• What to work on: Retype, exactly as they appear below, the lines between the line holding "V103: 2.5V (plus" and the line holding "F3: 5A (+24V, DC_IN) -> 5A (COM, DC_IN)", both ends included.

Extracted data entries
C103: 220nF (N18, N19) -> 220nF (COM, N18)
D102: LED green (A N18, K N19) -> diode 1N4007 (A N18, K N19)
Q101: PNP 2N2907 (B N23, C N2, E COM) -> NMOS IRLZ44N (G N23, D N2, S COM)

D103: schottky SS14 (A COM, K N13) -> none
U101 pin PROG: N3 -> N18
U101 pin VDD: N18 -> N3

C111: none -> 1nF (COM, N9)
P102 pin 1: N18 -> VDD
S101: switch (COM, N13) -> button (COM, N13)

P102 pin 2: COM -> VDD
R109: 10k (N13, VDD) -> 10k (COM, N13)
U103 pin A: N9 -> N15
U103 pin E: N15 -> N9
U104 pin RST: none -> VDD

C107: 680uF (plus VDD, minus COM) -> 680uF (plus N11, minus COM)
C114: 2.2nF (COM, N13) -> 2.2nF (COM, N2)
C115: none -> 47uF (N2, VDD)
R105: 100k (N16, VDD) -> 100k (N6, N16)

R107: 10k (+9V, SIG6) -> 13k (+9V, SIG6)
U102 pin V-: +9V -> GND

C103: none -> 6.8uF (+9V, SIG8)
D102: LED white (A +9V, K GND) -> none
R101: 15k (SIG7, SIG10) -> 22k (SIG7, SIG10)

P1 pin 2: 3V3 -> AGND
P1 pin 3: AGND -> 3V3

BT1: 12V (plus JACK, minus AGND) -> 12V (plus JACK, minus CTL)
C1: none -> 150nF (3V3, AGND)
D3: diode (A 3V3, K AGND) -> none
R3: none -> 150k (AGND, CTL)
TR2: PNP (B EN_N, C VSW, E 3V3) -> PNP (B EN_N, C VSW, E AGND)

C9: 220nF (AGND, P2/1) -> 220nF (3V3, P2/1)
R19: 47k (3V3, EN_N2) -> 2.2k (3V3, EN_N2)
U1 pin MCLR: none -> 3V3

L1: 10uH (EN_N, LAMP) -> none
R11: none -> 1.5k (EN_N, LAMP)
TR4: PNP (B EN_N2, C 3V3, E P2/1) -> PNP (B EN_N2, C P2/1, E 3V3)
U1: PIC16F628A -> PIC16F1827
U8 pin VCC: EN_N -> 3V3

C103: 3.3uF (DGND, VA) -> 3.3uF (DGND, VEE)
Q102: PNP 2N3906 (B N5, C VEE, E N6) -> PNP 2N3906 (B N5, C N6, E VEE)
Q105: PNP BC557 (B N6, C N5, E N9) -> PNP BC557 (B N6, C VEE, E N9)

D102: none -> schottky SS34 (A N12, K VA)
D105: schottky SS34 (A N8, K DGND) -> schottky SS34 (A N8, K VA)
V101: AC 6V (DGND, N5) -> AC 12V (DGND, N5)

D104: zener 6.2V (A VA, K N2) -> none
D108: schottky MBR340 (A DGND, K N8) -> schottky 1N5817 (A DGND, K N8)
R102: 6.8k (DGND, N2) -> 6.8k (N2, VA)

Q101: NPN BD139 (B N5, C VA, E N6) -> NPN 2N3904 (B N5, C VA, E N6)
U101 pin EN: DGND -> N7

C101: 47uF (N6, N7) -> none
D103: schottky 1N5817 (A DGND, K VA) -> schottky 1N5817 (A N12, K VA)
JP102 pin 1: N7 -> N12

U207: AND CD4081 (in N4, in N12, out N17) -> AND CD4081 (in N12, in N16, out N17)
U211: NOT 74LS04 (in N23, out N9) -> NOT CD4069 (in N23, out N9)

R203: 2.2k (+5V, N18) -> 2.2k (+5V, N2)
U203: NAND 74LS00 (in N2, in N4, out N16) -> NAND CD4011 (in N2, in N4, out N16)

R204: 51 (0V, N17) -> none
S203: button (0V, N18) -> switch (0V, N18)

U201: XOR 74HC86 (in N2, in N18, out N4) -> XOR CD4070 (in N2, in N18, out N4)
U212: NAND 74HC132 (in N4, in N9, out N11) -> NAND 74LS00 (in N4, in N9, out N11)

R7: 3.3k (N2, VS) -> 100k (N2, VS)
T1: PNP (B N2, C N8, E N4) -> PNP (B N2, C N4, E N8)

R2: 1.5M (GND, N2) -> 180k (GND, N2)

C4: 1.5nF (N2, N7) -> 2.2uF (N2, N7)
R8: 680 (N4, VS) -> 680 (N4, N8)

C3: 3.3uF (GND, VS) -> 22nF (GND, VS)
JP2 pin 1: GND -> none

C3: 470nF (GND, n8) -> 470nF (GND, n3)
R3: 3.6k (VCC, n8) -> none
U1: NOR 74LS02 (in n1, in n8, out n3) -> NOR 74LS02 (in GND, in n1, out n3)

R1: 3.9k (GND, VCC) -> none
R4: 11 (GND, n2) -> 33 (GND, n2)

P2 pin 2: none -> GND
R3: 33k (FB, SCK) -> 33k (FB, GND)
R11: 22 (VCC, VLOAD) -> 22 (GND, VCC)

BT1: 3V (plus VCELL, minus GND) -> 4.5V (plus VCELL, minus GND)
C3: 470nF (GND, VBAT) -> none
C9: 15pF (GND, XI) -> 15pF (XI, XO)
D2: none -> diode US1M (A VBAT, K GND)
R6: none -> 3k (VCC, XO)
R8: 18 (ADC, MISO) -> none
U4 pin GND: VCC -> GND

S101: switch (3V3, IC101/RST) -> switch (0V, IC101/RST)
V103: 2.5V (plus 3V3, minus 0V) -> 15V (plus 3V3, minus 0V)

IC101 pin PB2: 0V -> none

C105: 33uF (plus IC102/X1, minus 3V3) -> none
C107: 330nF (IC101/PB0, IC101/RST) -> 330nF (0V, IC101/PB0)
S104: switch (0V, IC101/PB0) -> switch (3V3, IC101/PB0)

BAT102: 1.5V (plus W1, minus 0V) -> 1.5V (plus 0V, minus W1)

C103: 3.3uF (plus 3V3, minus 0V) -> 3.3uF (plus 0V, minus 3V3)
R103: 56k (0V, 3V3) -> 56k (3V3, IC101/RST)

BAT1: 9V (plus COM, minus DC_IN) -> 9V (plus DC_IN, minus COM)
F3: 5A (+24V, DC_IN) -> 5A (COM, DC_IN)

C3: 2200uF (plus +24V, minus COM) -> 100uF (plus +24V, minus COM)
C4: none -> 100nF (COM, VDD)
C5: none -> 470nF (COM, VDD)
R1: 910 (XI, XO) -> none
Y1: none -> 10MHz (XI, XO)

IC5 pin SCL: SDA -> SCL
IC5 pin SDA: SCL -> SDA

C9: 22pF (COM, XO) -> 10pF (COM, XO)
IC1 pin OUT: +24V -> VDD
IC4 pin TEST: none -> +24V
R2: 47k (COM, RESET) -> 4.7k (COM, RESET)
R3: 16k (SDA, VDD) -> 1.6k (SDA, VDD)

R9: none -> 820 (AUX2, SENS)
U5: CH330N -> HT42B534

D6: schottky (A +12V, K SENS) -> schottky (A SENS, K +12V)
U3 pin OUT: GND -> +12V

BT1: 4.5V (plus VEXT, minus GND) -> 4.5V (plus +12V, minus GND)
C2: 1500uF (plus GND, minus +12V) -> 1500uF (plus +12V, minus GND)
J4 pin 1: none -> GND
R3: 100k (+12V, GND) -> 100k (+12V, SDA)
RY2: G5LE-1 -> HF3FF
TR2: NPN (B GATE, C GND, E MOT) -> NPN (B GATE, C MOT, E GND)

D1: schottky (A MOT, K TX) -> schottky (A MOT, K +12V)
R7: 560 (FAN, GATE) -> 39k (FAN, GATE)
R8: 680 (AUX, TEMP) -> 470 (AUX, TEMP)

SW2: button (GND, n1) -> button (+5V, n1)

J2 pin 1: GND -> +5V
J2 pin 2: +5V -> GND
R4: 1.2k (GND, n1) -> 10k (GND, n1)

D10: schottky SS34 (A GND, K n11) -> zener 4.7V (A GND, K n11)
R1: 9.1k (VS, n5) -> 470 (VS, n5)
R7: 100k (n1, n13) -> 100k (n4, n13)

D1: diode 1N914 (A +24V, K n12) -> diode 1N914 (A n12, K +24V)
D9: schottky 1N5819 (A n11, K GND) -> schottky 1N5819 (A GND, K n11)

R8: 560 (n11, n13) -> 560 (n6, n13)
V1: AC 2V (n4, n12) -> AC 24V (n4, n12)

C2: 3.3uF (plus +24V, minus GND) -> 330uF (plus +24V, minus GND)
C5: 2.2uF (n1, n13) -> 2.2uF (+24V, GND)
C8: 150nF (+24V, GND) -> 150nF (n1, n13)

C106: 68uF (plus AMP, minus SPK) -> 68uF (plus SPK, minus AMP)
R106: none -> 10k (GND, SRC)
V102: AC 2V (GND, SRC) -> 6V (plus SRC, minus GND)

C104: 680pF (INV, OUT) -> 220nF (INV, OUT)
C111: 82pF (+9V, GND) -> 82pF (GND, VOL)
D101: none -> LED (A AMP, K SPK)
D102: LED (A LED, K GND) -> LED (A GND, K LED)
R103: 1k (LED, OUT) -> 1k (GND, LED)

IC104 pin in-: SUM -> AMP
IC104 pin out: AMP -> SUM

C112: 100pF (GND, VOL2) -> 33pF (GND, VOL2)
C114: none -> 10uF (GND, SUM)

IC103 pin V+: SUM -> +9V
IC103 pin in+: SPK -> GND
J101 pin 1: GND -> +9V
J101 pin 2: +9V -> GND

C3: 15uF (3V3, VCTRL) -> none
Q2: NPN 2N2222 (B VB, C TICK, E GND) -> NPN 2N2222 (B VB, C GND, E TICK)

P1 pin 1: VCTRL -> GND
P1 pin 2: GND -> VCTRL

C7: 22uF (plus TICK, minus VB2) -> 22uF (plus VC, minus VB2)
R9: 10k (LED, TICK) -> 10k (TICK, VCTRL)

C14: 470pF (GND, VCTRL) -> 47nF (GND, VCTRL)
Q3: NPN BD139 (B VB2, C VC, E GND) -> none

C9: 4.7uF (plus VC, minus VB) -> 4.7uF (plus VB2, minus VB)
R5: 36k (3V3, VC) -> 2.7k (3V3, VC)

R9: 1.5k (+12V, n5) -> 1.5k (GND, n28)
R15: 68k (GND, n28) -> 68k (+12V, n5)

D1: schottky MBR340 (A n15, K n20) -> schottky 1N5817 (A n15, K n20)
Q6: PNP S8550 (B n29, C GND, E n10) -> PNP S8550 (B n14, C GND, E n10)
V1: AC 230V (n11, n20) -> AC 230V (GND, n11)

• Reply:
V103: 2.5V (plus 3V3, minus 0V) -> 15V (plus 3V3, minus 0V)

IC101 pin PB2: 0V -> none

C105: 33uF (plus IC102/X1, minus 3V3) -> none
C107: 330nF (IC101/PB0, IC101/RST) -> 330nF (0V, IC101/PB0)
S104: switch (0V, IC101/PB0) -> switch (3V3, IC101/PB0)

BAT102: 1.5V (plus W1, minus 0V) -> 1.5V (plus 0V, minus W1)

C103: 3.3uF (plus 3V3, minus 0V) -> 3.3uF (plus 0V, minus 3V3)
R103: 56k (0V, 3V3) -> 56k (3V3, IC101/RST)

BAT1: 9V (plus COM, minus DC_IN) -> 9V (plus DC_IN, minus COM)
F3: 5A (+24V, DC_IN) -> 5A (COM, DC_IN)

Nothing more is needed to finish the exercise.